## HOW TO COMPLETE THIS TASK
Each line from the one that contains "(602, 436) = (664, 231): brown" to the last line of the records below must be restated word for word.

[Colored object listings]
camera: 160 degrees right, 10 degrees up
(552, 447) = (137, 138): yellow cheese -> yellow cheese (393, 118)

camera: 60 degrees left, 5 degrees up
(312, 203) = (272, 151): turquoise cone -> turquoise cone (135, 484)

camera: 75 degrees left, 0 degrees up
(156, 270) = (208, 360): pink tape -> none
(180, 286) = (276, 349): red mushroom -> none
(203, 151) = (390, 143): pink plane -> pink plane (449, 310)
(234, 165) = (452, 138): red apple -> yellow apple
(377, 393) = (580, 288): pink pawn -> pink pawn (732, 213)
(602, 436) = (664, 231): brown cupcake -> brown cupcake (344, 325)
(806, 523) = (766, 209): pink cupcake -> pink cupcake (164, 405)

## THE ANSWER
(602, 436) = (664, 231): brown cupcake -> brown cupcake (344, 325)
(806, 523) = (766, 209): pink cupcake -> pink cupcake (164, 405)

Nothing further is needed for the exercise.